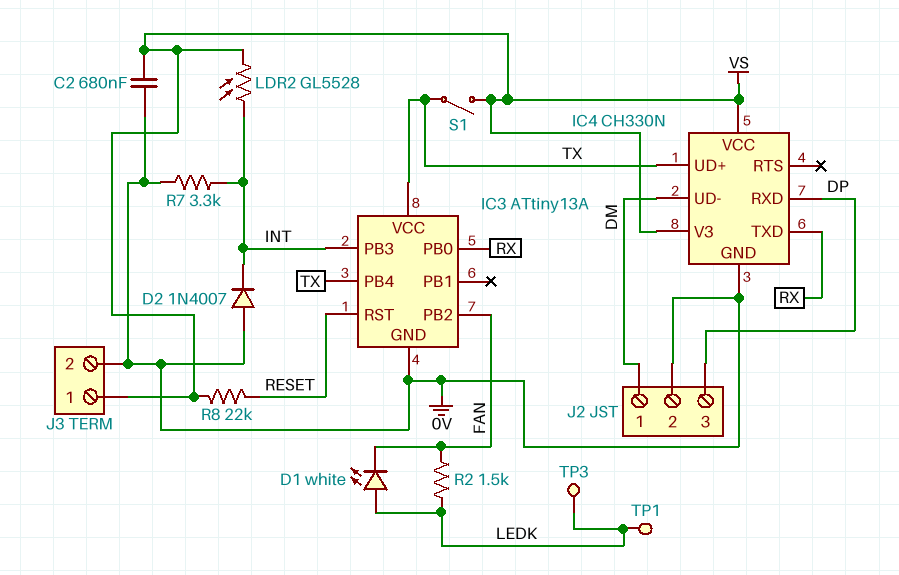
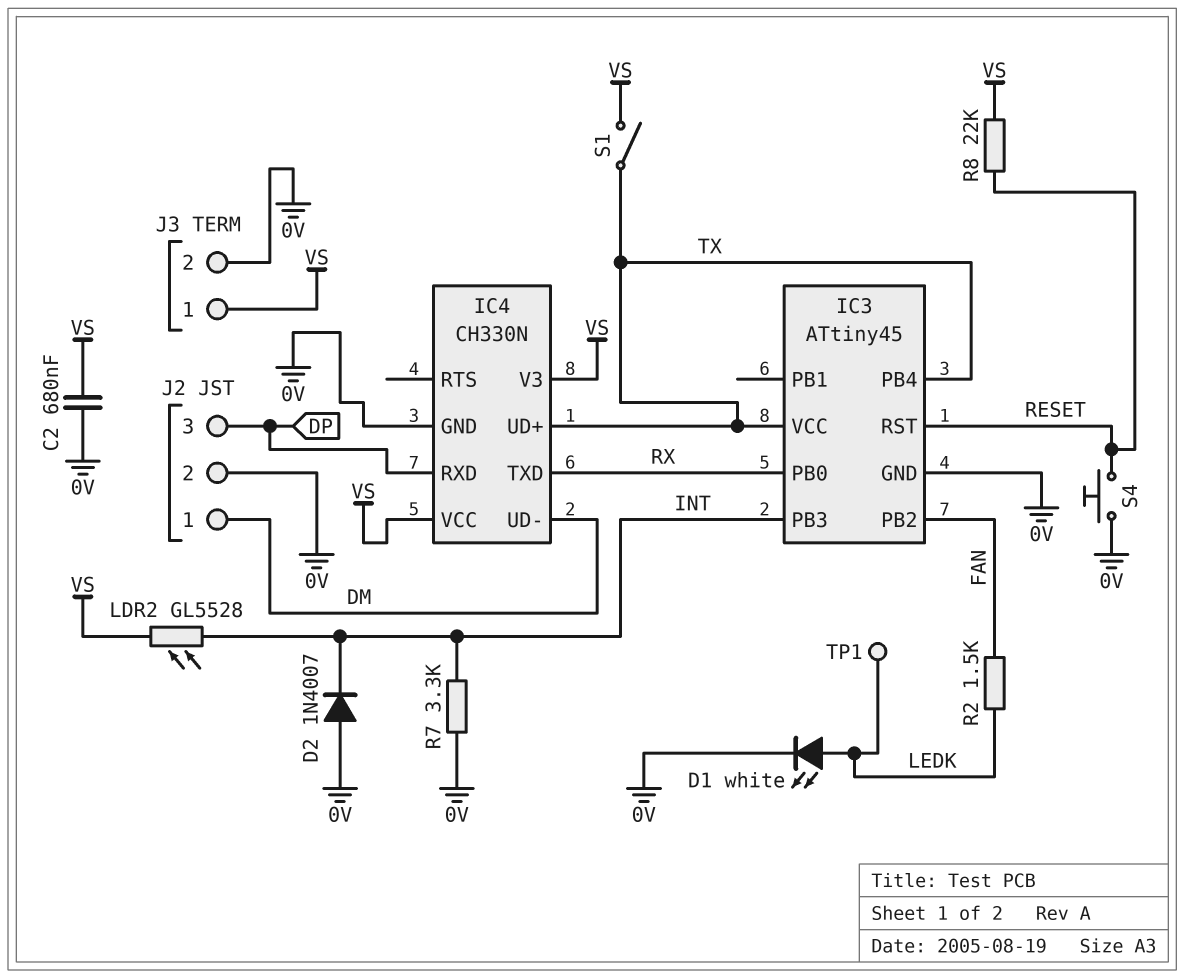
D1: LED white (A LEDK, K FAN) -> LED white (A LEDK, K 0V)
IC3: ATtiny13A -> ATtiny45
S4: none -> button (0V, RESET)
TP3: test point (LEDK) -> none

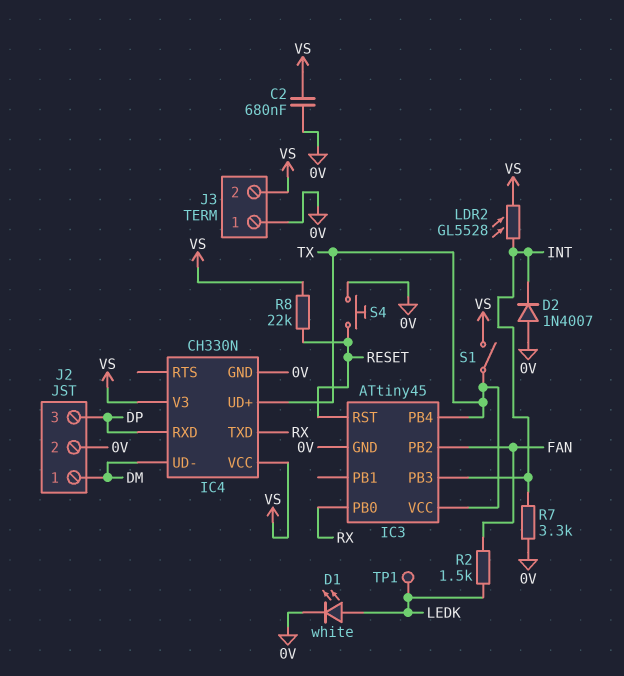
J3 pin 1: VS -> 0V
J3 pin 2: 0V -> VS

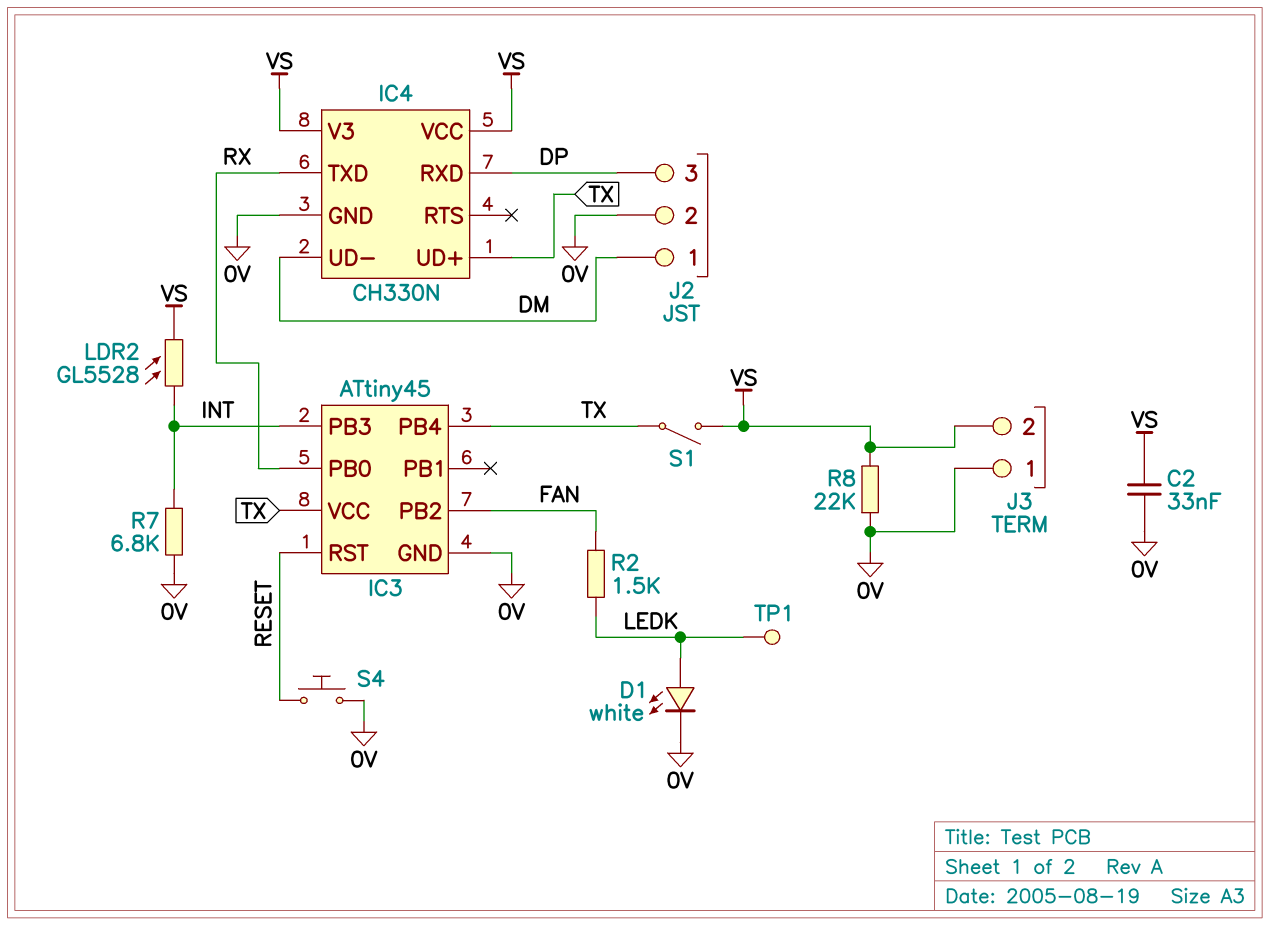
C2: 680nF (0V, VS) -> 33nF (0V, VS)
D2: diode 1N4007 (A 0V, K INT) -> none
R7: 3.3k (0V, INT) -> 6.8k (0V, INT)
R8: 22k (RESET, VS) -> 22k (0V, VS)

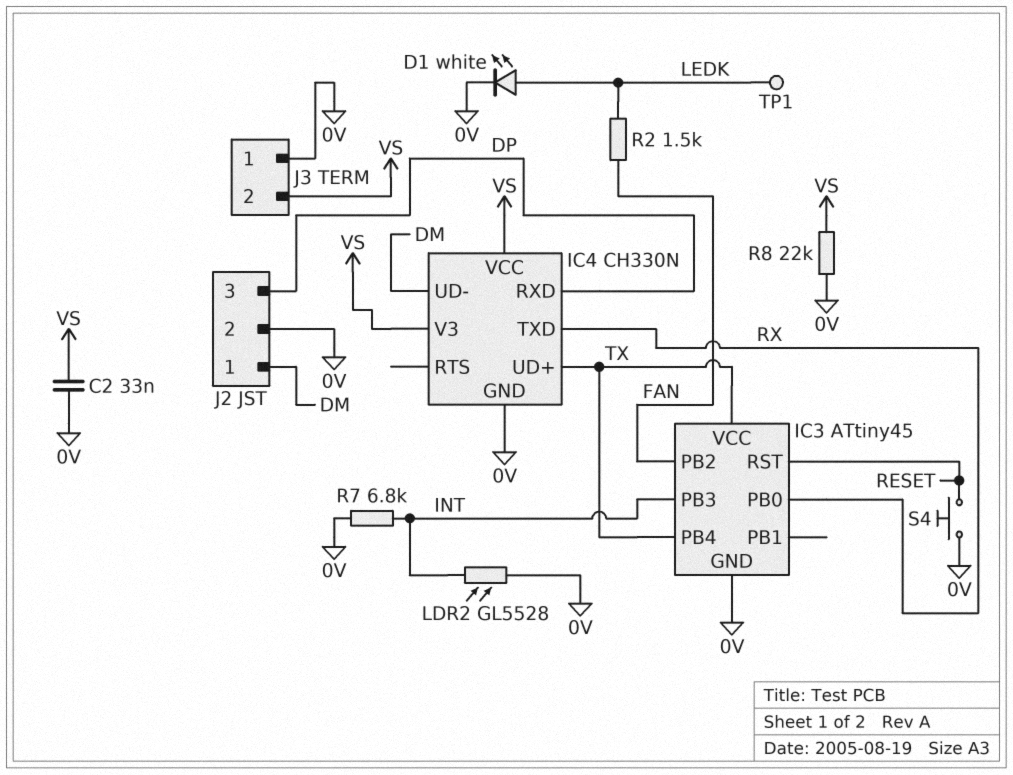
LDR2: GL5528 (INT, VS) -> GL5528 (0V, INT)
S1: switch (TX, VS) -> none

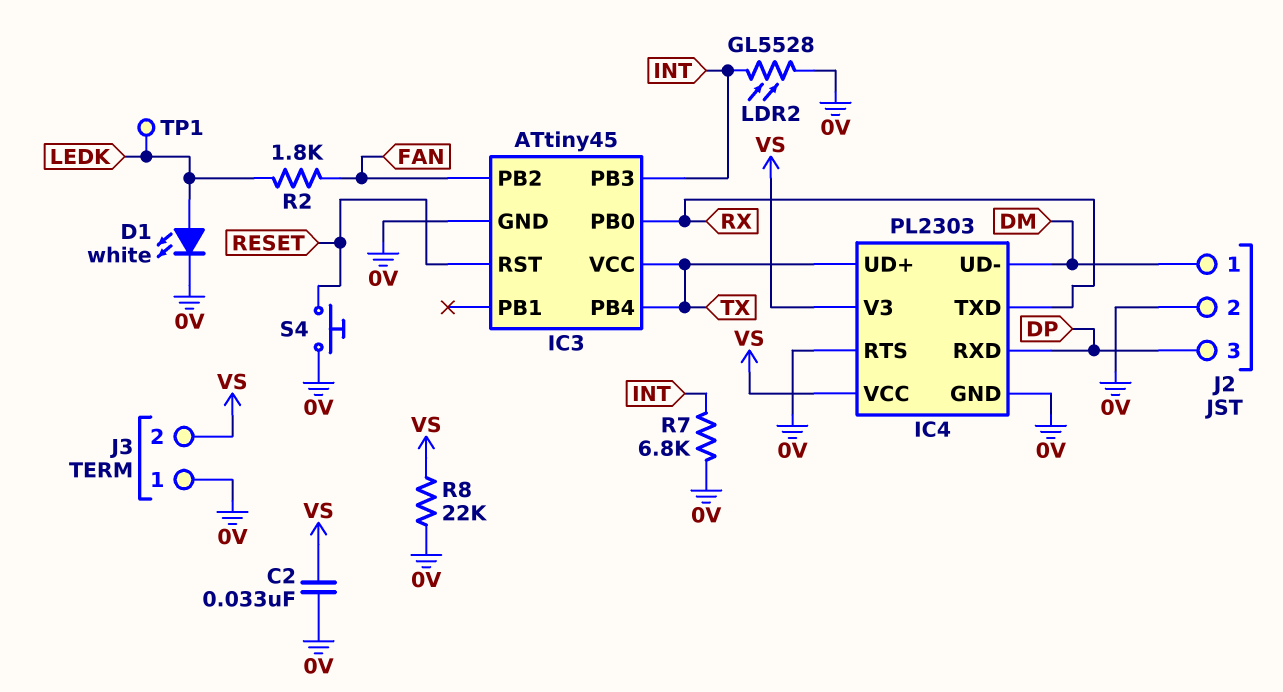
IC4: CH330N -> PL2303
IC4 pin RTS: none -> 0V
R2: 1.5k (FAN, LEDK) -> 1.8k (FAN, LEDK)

######

Description of the task: Transcribe all the entries precisely. Do not include any picture.

Answer to this problem:
D1: LED white (A LEDK, K FAN) -> LED white (A LEDK, K 0V)
IC3: ATtiny13A -> ATtiny45
S4: none -> button (0V, RESET)
TP3: test point (LEDK) -> none

J3 pin 1: VS -> 0V
J3 pin 2: 0V -> VS

C2: 680nF (0V, VS) -> 33nF (0V, VS)
D2: diode 1N4007 (A 0V, K INT) -> none
R7: 3.3k (0V, INT) -> 6.8k (0V, INT)
R8: 22k (RESET, VS) -> 22k (0V, VS)

LDR2: GL5528 (INT, VS) -> GL5528 (0V, INT)
S1: switch (TX, VS) -> none

IC4: CH330N -> PL2303
IC4 pin RTS: none -> 0V
R2: 1.5k (FAN, LEDK) -> 1.8k (FAN, LEDK)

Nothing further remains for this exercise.